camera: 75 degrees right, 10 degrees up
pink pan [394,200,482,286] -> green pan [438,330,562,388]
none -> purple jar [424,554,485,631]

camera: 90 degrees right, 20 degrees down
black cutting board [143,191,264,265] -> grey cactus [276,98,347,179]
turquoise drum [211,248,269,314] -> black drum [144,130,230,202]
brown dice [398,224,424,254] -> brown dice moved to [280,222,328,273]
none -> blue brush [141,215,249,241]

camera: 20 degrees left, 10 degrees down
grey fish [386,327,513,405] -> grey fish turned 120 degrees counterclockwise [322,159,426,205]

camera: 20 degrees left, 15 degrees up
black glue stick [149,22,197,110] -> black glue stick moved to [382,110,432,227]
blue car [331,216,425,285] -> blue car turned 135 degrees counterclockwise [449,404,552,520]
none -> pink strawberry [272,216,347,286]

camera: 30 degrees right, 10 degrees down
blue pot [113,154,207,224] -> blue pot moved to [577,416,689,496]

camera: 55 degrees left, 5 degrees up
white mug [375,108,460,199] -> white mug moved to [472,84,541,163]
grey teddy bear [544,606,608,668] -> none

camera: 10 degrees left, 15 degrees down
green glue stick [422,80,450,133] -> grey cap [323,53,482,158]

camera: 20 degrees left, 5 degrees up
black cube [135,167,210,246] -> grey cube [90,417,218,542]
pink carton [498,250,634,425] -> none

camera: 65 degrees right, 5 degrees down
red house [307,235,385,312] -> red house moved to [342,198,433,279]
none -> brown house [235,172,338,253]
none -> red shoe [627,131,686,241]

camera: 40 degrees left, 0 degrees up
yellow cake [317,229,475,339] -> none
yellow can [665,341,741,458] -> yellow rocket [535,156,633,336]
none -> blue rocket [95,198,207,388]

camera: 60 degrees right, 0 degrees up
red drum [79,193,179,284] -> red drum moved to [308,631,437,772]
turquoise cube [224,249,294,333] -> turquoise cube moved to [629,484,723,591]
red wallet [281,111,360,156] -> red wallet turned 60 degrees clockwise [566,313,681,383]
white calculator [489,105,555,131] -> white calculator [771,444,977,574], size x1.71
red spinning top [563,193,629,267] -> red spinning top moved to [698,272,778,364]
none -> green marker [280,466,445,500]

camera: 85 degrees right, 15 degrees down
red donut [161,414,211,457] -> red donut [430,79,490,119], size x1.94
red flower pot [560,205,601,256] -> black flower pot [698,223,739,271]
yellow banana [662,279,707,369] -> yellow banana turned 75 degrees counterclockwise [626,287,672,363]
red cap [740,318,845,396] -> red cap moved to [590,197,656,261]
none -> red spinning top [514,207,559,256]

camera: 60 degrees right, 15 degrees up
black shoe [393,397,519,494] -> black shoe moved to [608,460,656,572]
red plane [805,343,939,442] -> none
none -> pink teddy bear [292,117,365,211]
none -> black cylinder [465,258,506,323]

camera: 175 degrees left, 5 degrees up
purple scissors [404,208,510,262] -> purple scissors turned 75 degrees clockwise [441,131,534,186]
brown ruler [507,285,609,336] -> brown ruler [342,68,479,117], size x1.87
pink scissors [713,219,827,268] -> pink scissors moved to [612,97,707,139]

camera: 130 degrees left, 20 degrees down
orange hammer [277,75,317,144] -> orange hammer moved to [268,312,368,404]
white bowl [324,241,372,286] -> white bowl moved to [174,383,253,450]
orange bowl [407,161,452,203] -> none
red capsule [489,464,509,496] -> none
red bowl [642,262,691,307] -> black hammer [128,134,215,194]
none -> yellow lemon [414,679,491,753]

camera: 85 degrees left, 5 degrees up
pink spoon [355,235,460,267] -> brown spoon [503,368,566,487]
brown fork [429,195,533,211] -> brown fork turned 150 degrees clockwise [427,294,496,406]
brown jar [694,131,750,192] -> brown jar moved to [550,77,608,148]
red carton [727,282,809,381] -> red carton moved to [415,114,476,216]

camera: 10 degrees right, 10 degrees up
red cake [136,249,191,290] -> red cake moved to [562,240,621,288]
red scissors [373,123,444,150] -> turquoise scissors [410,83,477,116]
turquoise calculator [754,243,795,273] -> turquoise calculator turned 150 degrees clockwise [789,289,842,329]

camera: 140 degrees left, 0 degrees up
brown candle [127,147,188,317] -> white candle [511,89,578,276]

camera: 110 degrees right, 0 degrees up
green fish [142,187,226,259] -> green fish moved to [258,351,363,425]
----------------
[WHAT TO PRODUCE] Extract the lines of the preceding material that run from the line with "none -> pink teddy bear [292,117,365,211]" through the line with "purple scissors [404,208,510,262]", inclusive, reproducing them exactly and adding nothing.

[COMPLETED EXERCISE]
none -> pink teddy bear [292,117,365,211]
none -> black cylinder [465,258,506,323]

camera: 175 degrees left, 5 degrees up
purple scissors [404,208,510,262] -> purple scissors turned 75 degrees clockwise [441,131,534,186]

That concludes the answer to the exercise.